Your response is a verbatim copy of the listing, stripped of its images.

BEGIN

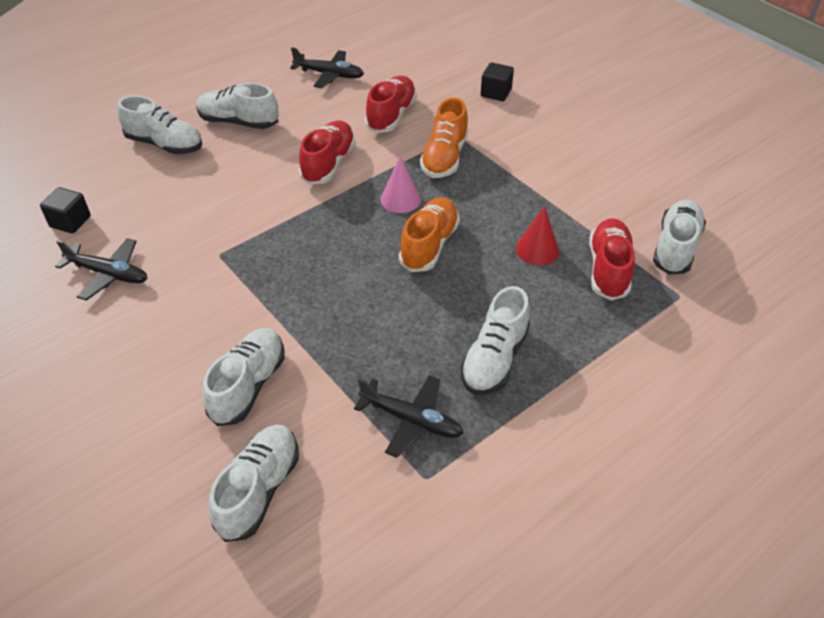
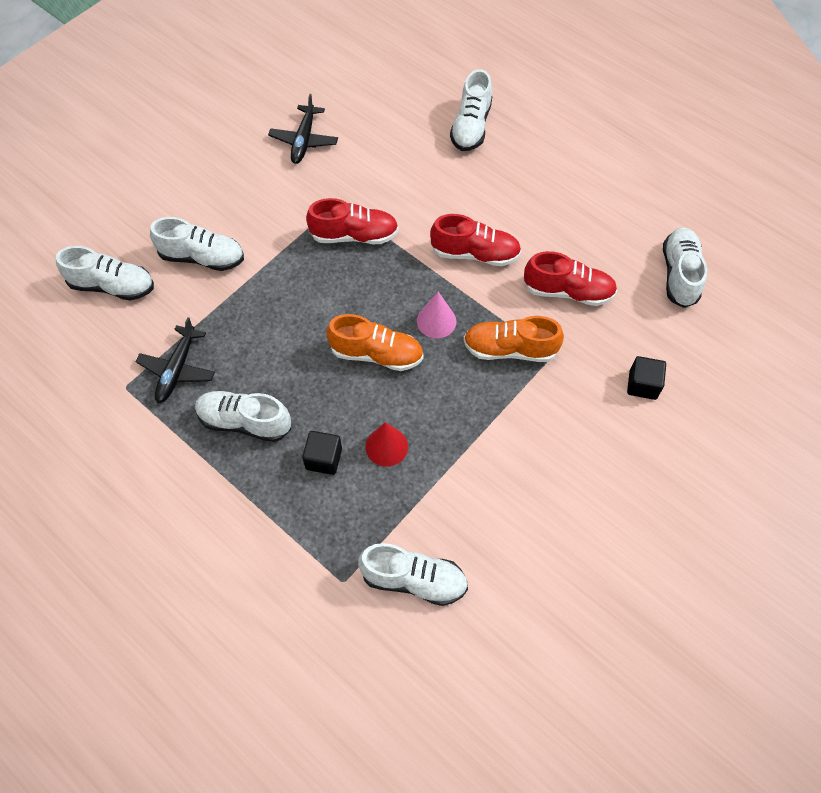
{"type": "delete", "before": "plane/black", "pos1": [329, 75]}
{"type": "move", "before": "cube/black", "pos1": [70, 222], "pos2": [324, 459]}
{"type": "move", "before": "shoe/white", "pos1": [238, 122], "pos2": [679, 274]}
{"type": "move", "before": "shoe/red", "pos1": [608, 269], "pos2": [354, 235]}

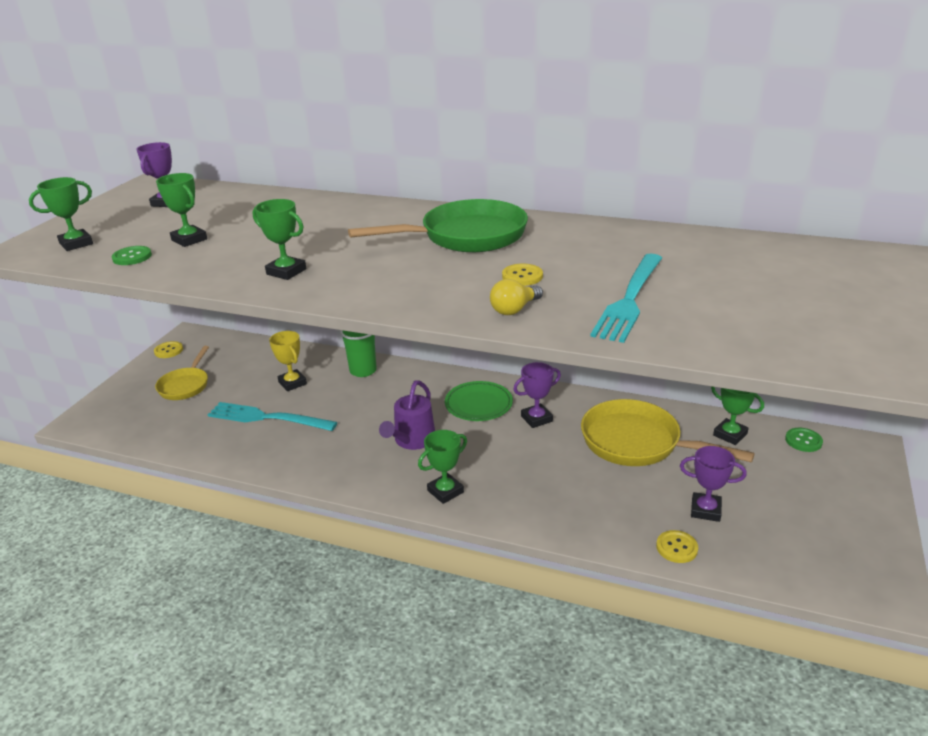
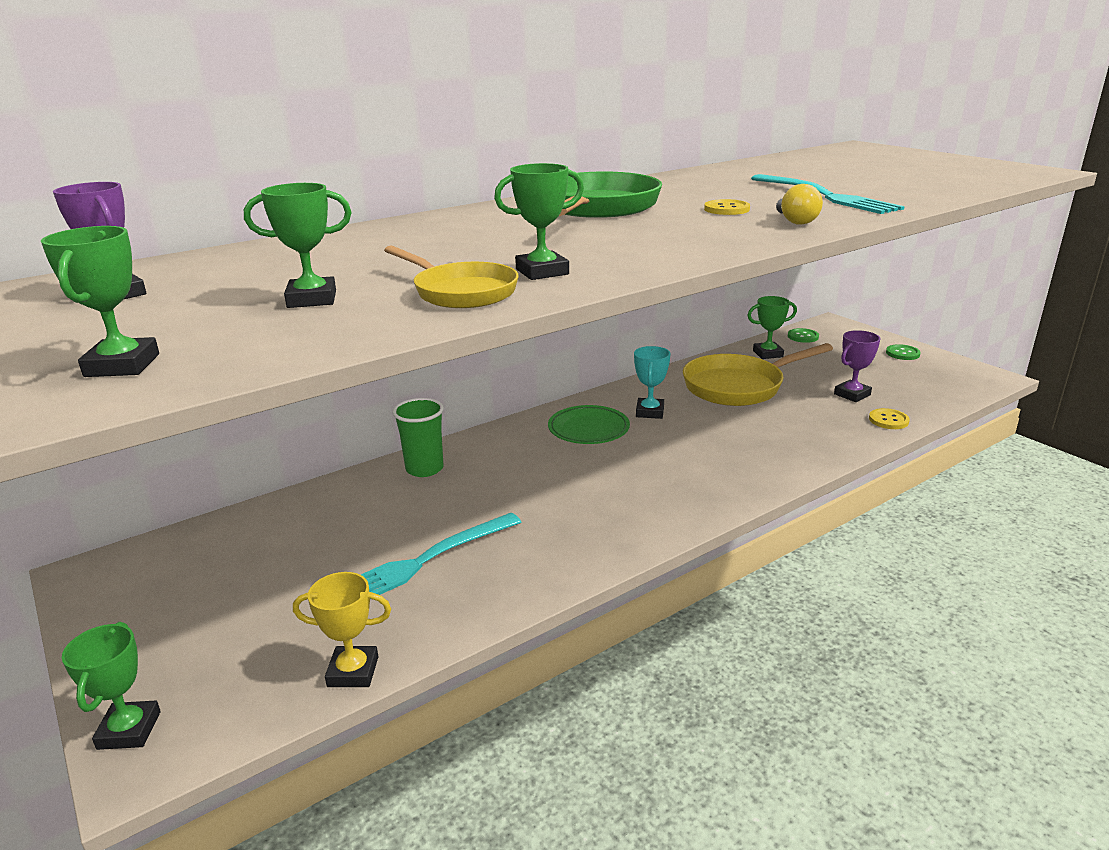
{"type": "delete", "before": "button/yellow", "pos1": [168, 351]}
{"type": "delete", "before": "watering can/purple", "pos1": [412, 440]}
{"type": "move", "before": "button/green", "pos1": [132, 257], "pos2": [902, 353]}
{"type": "move", "before": "pan/yellow", "pos1": [185, 385], "pos2": [461, 292]}
{"type": "move", "before": "trophy/yellow", "pos1": [292, 383], "pos2": [353, 671]}
{"type": "move", "before": "trophy/green", "pos1": [445, 491], "pos2": [129, 730]}
{"type": "recolor", "before": "trophy/purple", "after": "trophy/turquoise", "pos1": [536, 419], "pos2": [649, 412]}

END

■ Completed task
{"type": "delete", "before": "plane/black", "pos1": [329, 75]}
{"type": "move", "before": "cube/black", "pos1": [70, 222], "pos2": [324, 459]}
{"type": "move", "before": "shoe/white", "pos1": [238, 122], "pos2": [679, 274]}
{"type": "move", "before": "shoe/red", "pos1": [608, 269], "pos2": [354, 235]}

{"type": "delete", "before": "button/yellow", "pos1": [168, 351]}
{"type": "delete", "before": "watering can/purple", "pos1": [412, 440]}
{"type": "move", "before": "button/green", "pos1": [132, 257], "pos2": [902, 353]}
{"type": "move", "before": "pan/yellow", "pos1": [185, 385], "pos2": [461, 292]}
{"type": "move", "before": "trophy/yellow", "pos1": [292, 383], "pos2": [353, 671]}
{"type": "move", "before": "trophy/green", "pos1": [445, 491], "pos2": [129, 730]}
{"type": "recolor", "before": "trophy/purple", "after": "trophy/turquoise", "pos1": [536, 419], "pos2": [649, 412]}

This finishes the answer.